══ Records shown

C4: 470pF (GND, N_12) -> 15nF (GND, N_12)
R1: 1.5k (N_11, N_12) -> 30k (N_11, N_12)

════
══ Records shown

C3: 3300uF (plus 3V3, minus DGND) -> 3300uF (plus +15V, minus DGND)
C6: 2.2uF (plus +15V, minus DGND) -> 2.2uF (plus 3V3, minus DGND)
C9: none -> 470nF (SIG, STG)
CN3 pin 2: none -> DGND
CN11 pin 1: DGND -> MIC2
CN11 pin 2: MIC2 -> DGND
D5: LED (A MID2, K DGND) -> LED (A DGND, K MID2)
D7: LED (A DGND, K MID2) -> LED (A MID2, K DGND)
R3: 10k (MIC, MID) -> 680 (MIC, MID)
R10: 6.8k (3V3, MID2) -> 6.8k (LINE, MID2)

════

### What is being asked:
Take the word "none" and find each line of the material that contains it. Copy those lines.

### Your response:
C9: none -> 470nF (SIG, STG)
CN3 pin 2: none -> DGND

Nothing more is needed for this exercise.